The word "blue" occurs in some of the lines below; copy each of those lines.

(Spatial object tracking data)
++++++++
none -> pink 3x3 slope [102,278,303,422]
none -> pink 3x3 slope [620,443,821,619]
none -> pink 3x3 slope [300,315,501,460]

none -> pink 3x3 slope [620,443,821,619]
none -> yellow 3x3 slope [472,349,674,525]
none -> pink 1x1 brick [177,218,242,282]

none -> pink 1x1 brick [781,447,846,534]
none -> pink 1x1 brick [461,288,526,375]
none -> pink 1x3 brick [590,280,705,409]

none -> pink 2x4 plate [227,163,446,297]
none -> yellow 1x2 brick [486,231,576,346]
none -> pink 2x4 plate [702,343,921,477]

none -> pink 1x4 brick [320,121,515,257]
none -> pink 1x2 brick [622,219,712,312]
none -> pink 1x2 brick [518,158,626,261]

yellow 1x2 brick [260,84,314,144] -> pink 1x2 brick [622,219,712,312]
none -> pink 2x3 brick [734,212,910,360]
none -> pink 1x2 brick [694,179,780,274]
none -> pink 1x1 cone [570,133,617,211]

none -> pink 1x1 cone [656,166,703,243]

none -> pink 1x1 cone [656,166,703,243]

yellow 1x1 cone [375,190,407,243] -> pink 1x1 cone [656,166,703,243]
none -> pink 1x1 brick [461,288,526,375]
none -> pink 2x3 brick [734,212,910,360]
++++++++
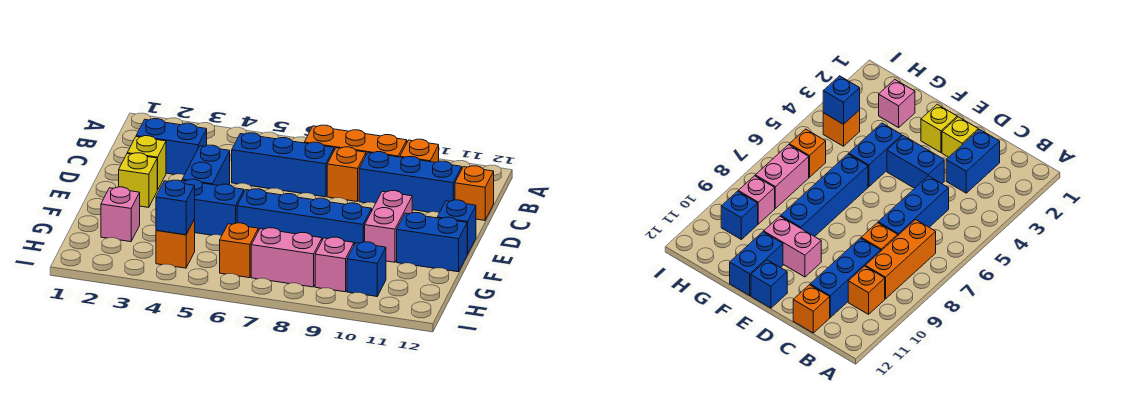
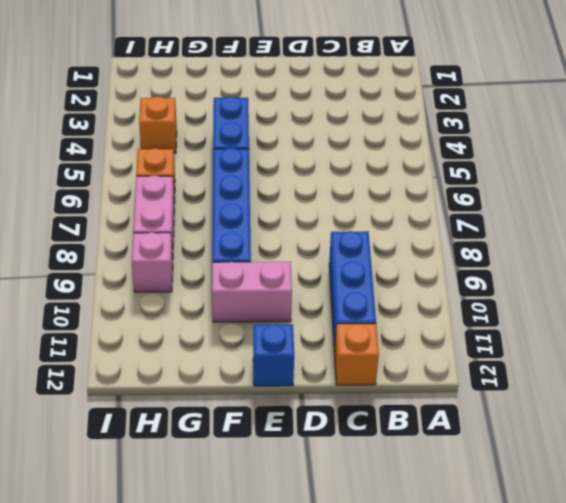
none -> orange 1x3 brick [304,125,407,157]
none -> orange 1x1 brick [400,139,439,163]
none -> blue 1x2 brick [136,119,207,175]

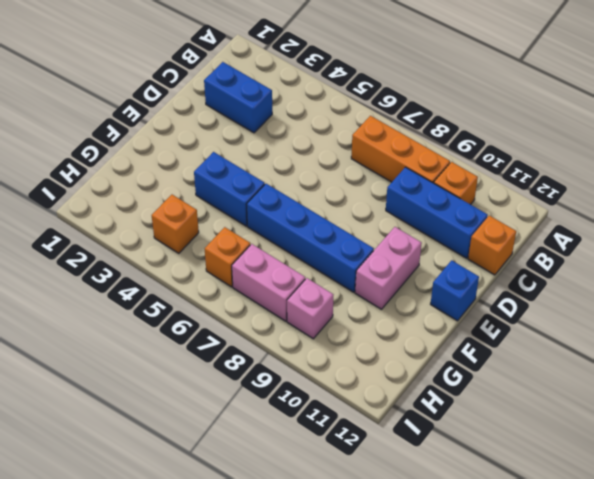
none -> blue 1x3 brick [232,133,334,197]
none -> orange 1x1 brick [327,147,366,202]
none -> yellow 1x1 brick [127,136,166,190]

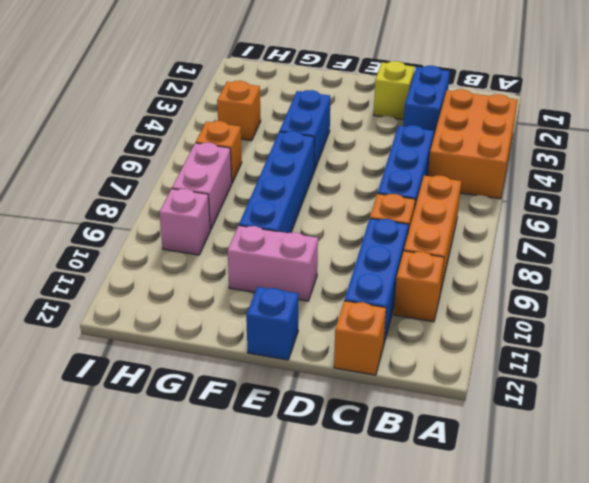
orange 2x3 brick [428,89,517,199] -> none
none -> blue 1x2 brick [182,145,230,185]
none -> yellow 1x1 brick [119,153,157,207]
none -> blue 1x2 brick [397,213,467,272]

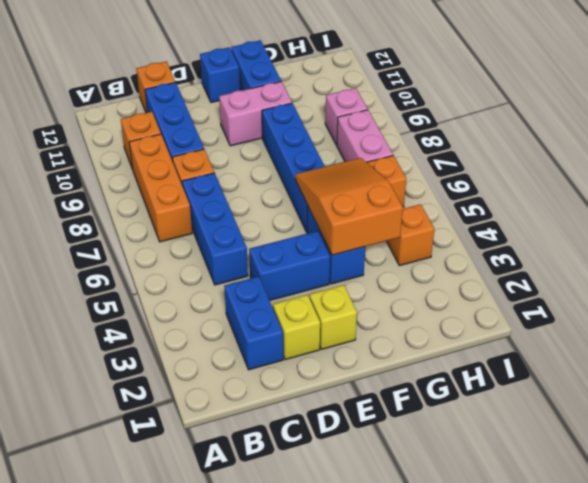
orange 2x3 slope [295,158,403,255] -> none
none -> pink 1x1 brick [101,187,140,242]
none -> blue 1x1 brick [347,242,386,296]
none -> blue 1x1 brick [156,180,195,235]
++++++++
◆ **Result of the task**
none -> blue 1x2 brick [136,119,207,175]
none -> blue 1x3 brick [232,133,334,197]
none -> blue 1x2 brick [182,145,230,185]
none -> blue 1x2 brick [397,213,467,272]
none -> blue 1x1 brick [347,242,386,296]
none -> blue 1x1 brick [156,180,195,235]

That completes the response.